Please retype the records below exactly as they appear, but leave out the pictures.
--------------------
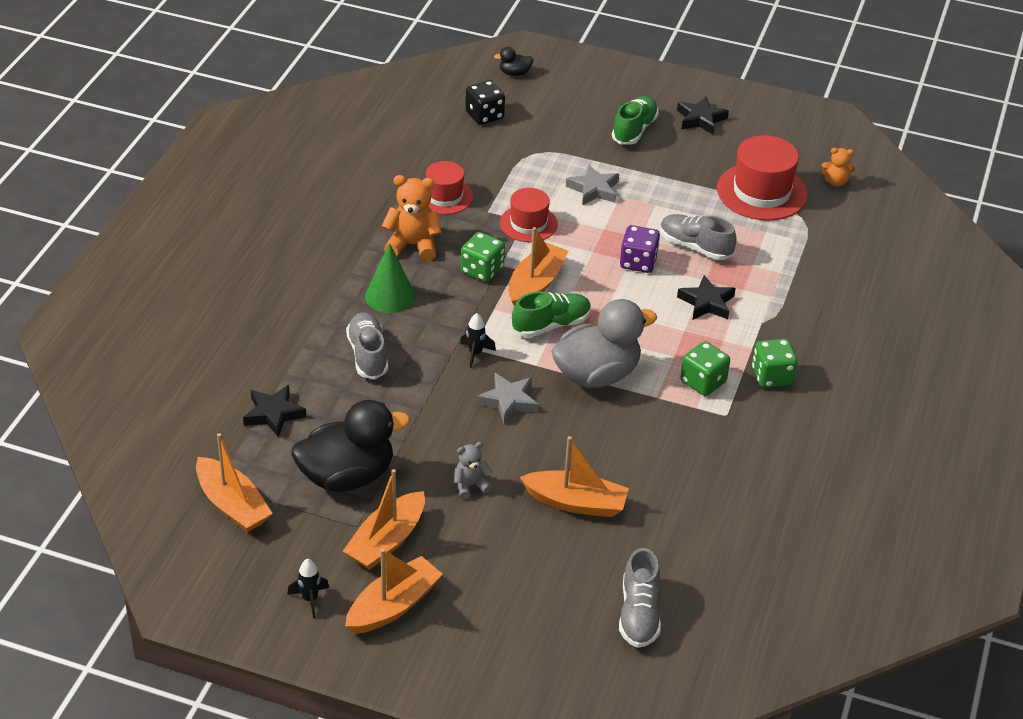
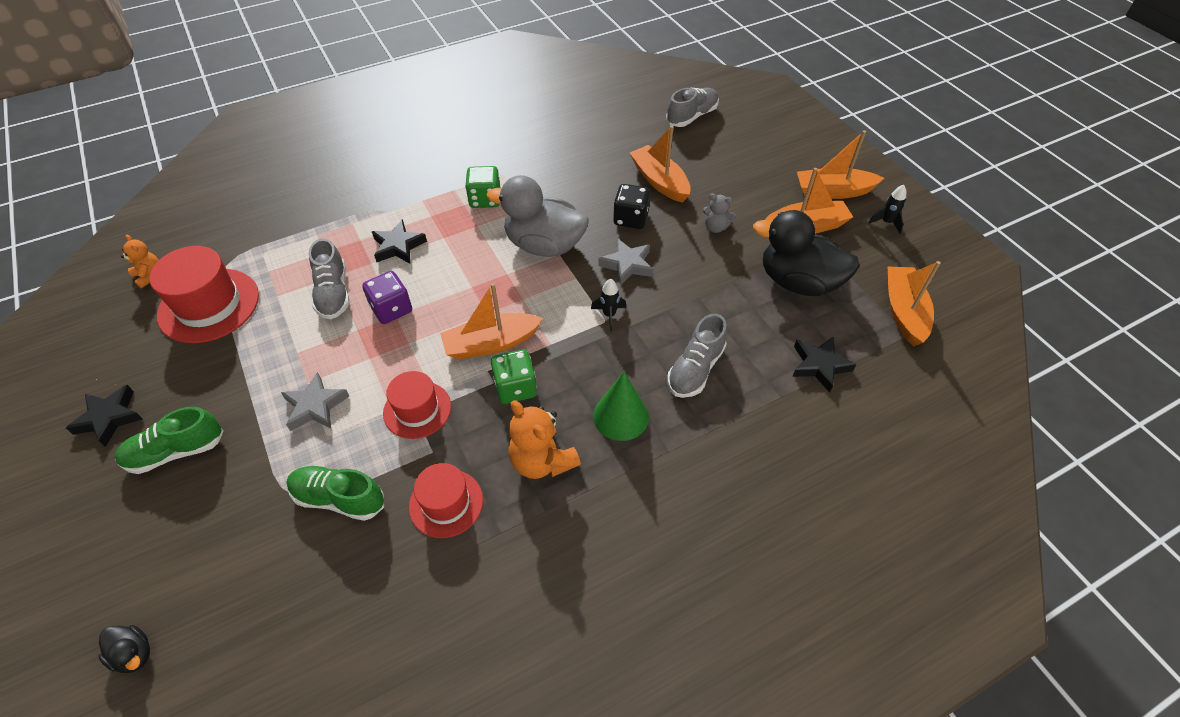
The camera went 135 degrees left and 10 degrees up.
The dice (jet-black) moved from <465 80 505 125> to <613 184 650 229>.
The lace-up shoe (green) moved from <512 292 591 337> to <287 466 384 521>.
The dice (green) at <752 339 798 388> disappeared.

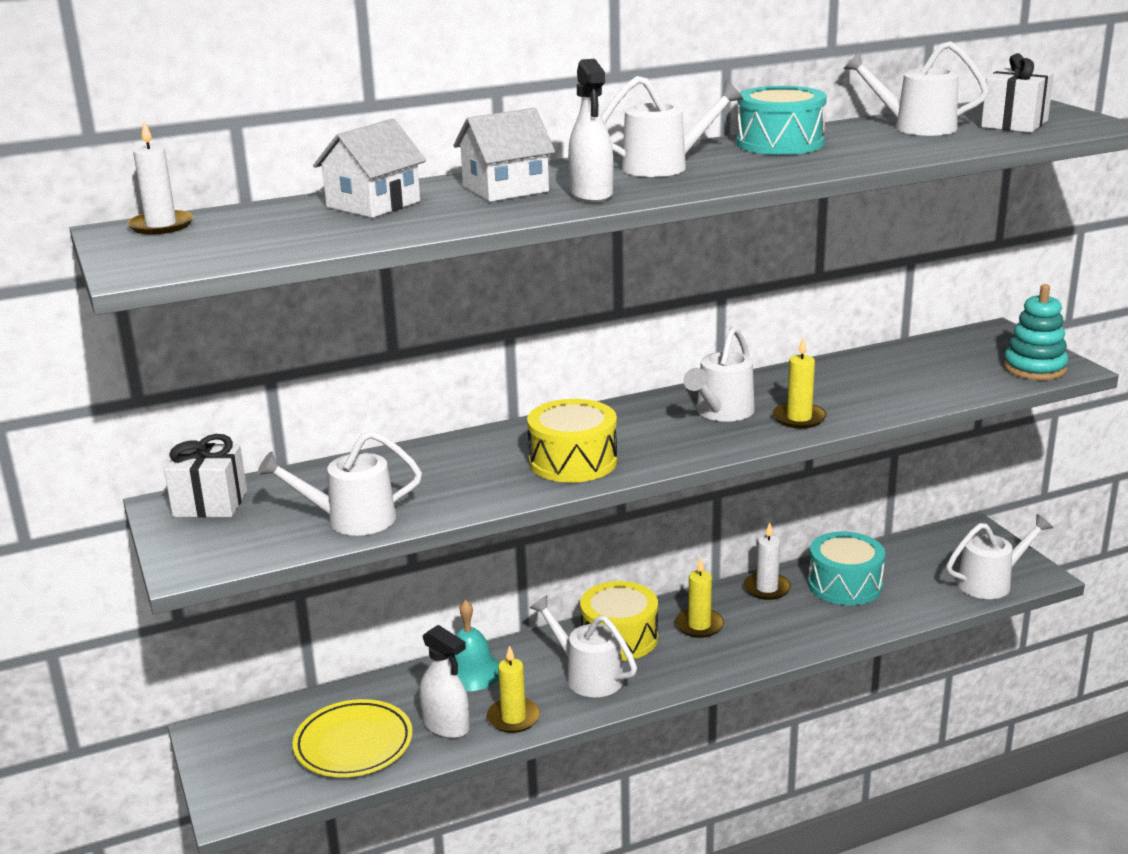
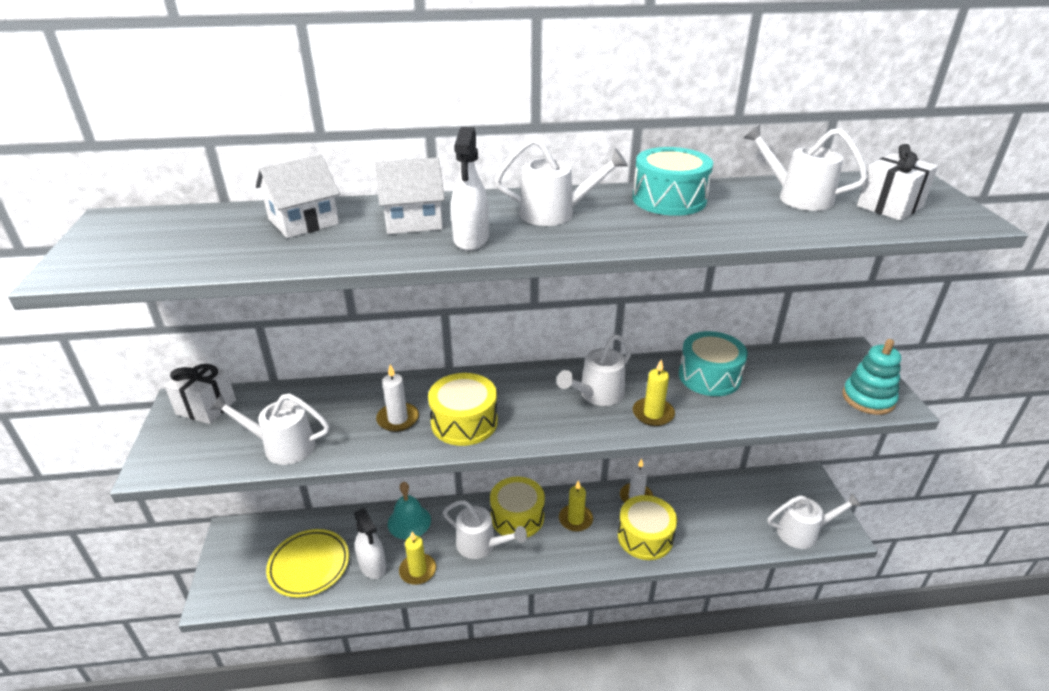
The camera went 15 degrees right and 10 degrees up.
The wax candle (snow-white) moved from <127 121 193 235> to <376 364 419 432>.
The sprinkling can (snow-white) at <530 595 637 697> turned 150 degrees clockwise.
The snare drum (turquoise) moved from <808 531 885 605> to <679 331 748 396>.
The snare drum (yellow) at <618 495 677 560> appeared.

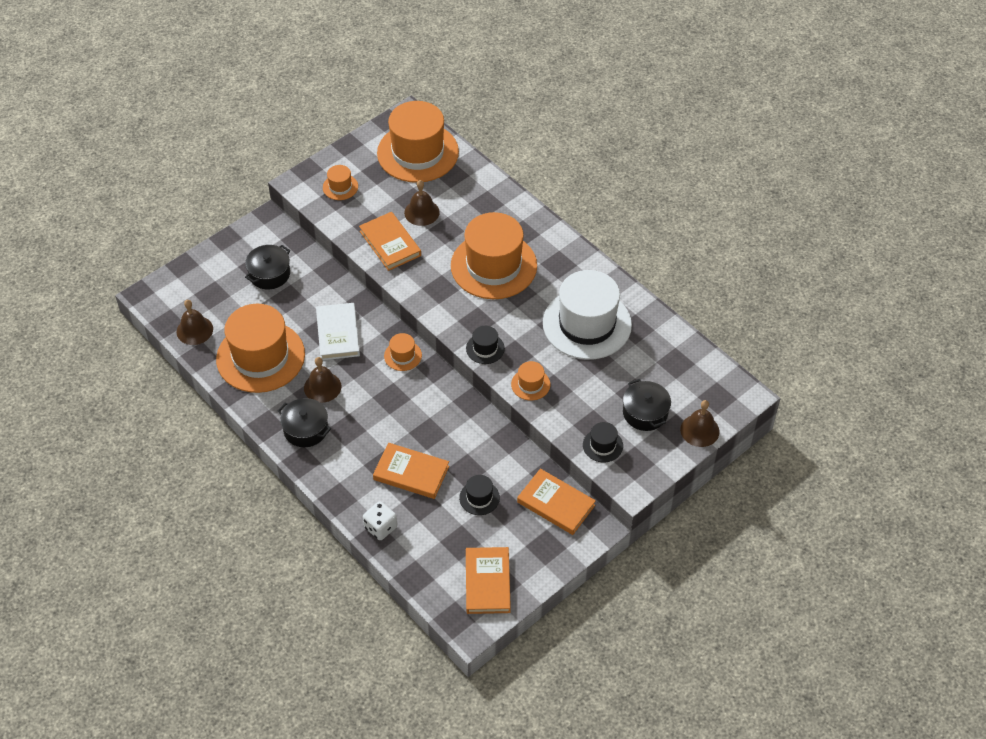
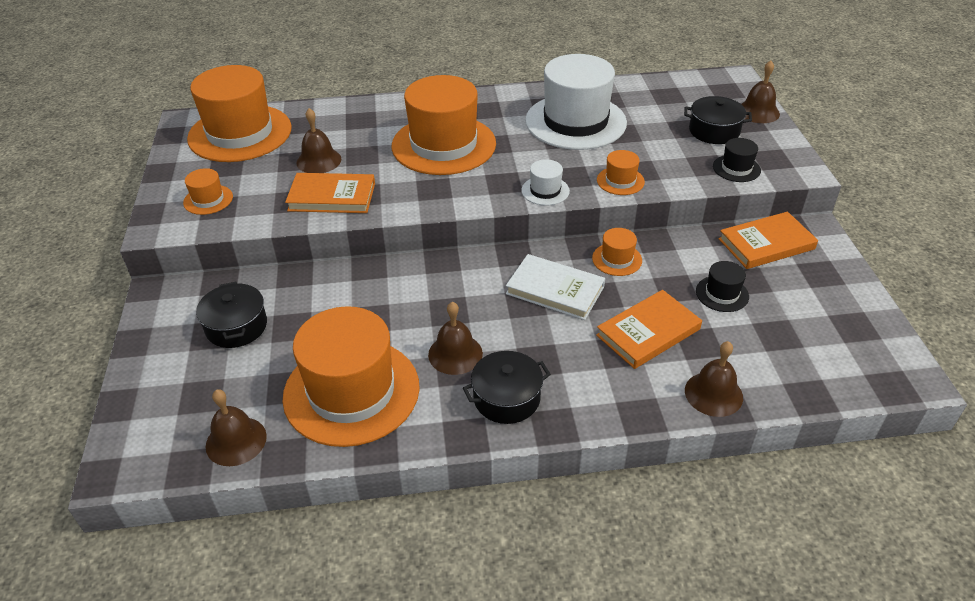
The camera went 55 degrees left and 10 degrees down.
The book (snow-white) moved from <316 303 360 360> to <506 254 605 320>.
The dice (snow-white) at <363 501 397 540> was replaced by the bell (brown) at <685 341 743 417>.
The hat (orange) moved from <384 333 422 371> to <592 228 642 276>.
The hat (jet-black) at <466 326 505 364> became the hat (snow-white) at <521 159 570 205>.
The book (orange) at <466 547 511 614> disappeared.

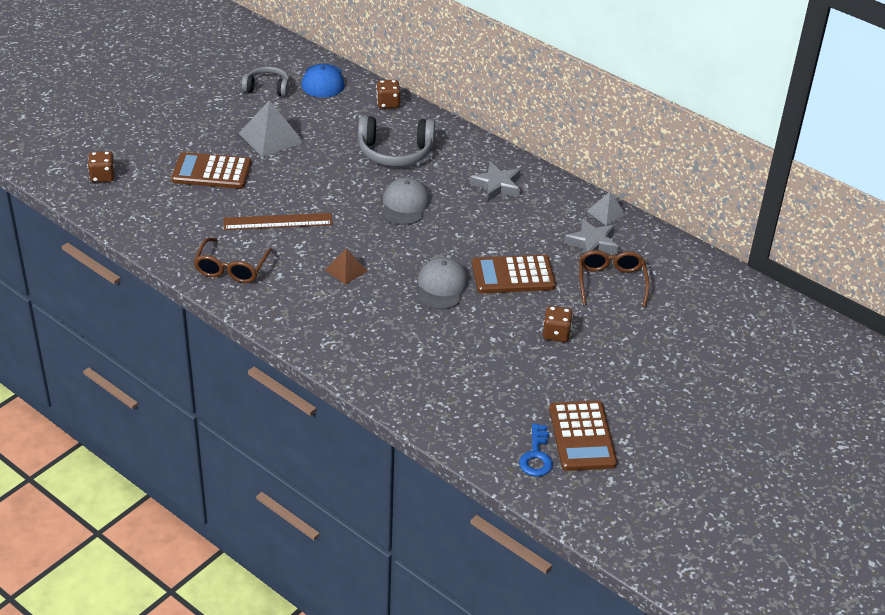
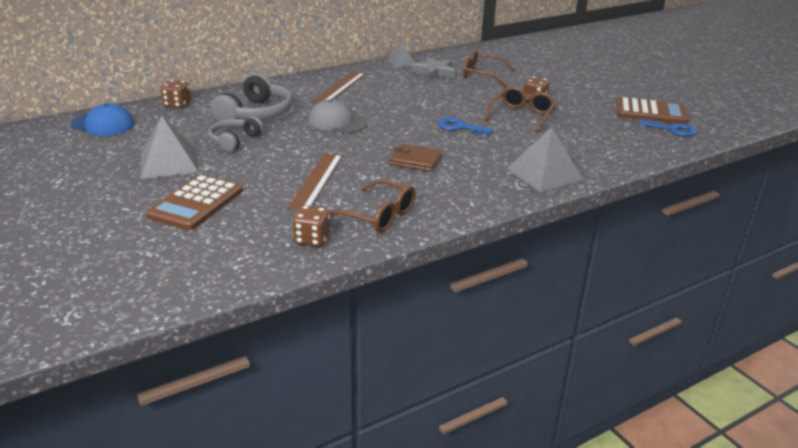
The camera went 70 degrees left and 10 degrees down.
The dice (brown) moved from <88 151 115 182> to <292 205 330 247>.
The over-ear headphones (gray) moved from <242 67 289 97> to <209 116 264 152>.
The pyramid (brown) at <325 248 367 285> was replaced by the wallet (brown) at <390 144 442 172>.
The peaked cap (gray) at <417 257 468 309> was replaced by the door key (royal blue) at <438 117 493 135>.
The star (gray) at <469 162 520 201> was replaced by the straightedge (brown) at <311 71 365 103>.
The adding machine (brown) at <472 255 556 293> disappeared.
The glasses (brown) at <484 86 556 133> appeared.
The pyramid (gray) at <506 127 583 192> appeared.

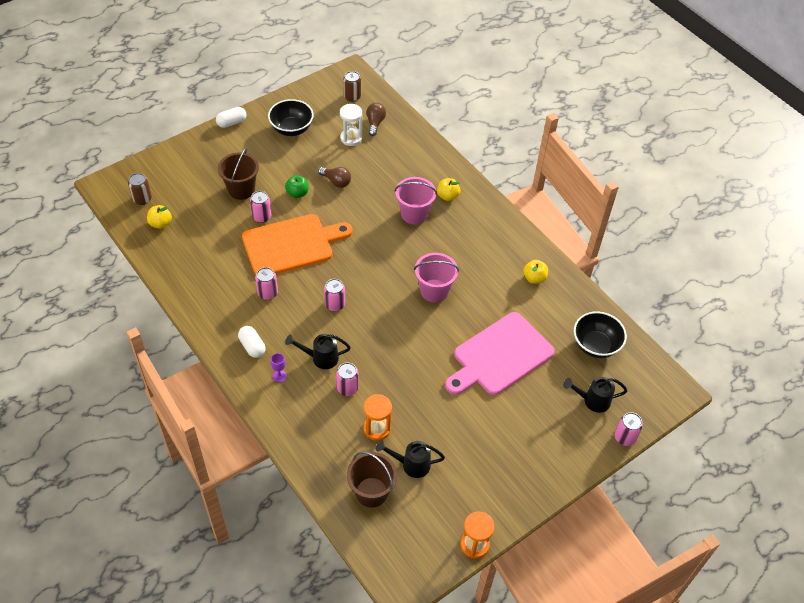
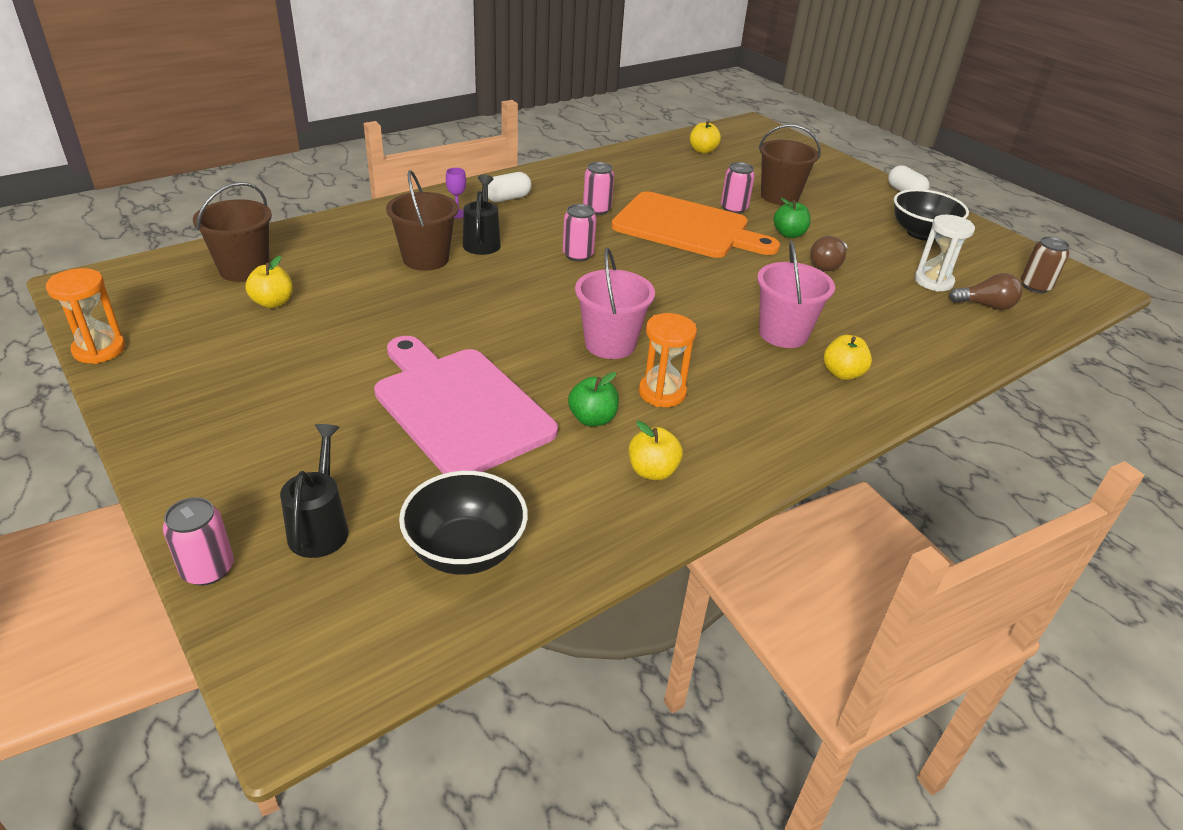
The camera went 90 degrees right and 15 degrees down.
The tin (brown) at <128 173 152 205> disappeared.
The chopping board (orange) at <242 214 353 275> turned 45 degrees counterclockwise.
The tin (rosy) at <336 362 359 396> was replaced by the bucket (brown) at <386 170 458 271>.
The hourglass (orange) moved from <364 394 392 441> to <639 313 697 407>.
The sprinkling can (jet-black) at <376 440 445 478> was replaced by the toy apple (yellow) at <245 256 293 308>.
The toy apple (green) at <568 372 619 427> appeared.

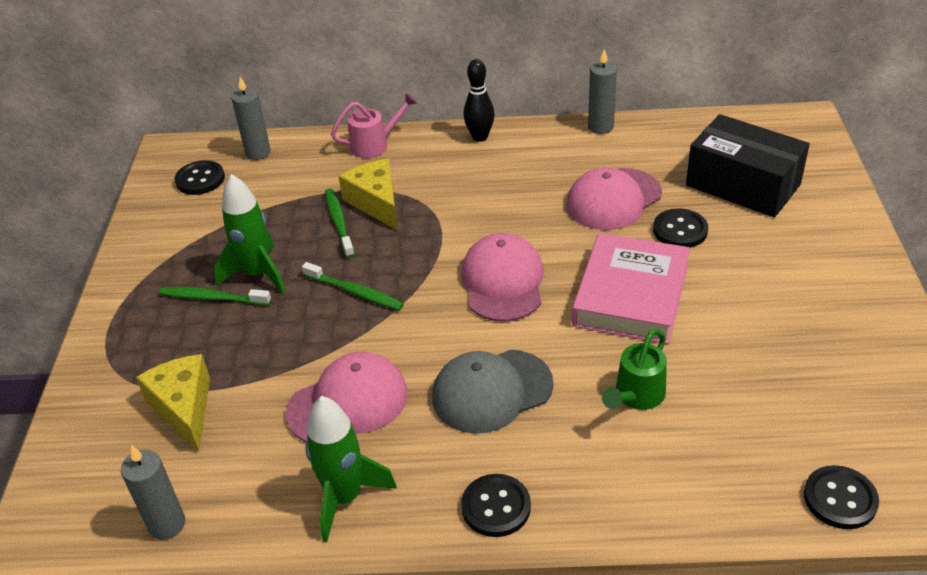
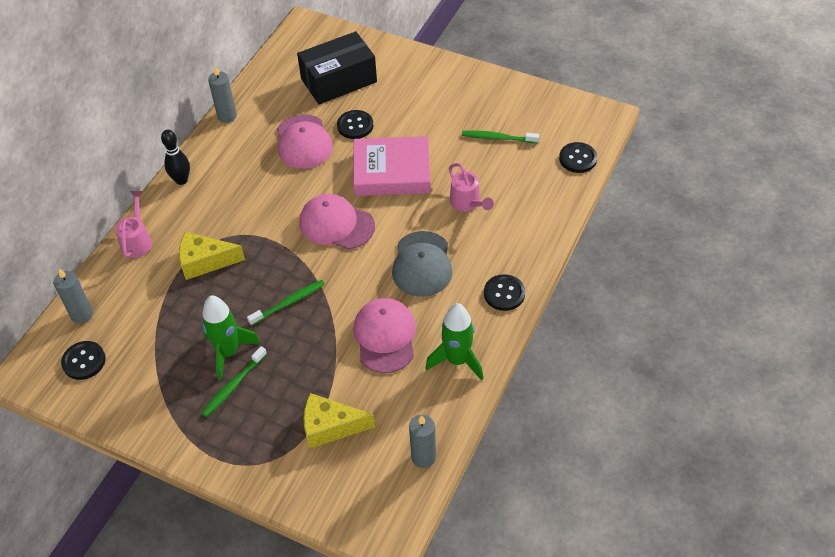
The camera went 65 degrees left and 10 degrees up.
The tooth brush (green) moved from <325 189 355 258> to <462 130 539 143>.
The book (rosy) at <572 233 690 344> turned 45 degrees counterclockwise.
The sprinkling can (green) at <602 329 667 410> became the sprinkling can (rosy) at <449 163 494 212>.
--------------------
**Exercise answer**
The camera went 135 degrees left and 10 degrees up.
The dice (jet-black) moved from <465 80 505 125> to <613 184 650 229>.
The lace-up shoe (green) moved from <512 292 591 337> to <287 466 384 521>.
The dice (green) at <752 339 798 388> disappeared.

The camera went 15 degrees right and 10 degrees up.
The wax candle (snow-white) moved from <127 121 193 235> to <376 364 419 432>.
The sprinkling can (snow-white) at <530 595 637 697> turned 150 degrees clockwise.
The snare drum (turquoise) moved from <808 531 885 605> to <679 331 748 396>.
The snare drum (yellow) at <618 495 677 560> appeared.

The camera went 55 degrees left and 10 degrees down.
The book (snow-white) moved from <316 303 360 360> to <506 254 605 320>.
The dice (snow-white) at <363 501 397 540> was replaced by the bell (brown) at <685 341 743 417>.
The hat (orange) moved from <384 333 422 371> to <592 228 642 276>.
The hat (jet-black) at <466 326 505 364> became the hat (snow-white) at <521 159 570 205>.
The book (orange) at <466 547 511 614> disappeared.

The camera went 70 degrees left and 10 degrees down.
The dice (brown) moved from <88 151 115 182> to <292 205 330 247>.
The over-ear headphones (gray) moved from <242 67 289 97> to <209 116 264 152>.
The pyramid (brown) at <325 248 367 285> was replaced by the wallet (brown) at <390 144 442 172>.
The peaked cap (gray) at <417 257 468 309> was replaced by the door key (royal blue) at <438 117 493 135>.
The star (gray) at <469 162 520 201> was replaced by the straightedge (brown) at <311 71 365 103>.
The adding machine (brown) at <472 255 556 293> disappeared.
The glasses (brown) at <484 86 556 133> appeared.
The pyramid (gray) at <506 127 583 192> appeared.

The camera went 90 degrees right and 15 degrees down.
The tin (brown) at <128 173 152 205> disappeared.
The chopping board (orange) at <242 214 353 275> turned 45 degrees counterclockwise.
The tin (rosy) at <336 362 359 396> was replaced by the bucket (brown) at <386 170 458 271>.
The hourglass (orange) moved from <364 394 392 441> to <639 313 697 407>.
The sprinkling can (jet-black) at <376 440 445 478> was replaced by the toy apple (yellow) at <245 256 293 308>.
The toy apple (green) at <568 372 619 427> appeared.

The camera went 65 degrees left and 10 degrees up.
The tooth brush (green) moved from <325 189 355 258> to <462 130 539 143>.
The book (rosy) at <572 233 690 344> turned 45 degrees counterclockwise.
The sprinkling can (green) at <602 329 667 410> became the sprinkling can (rosy) at <449 163 494 212>.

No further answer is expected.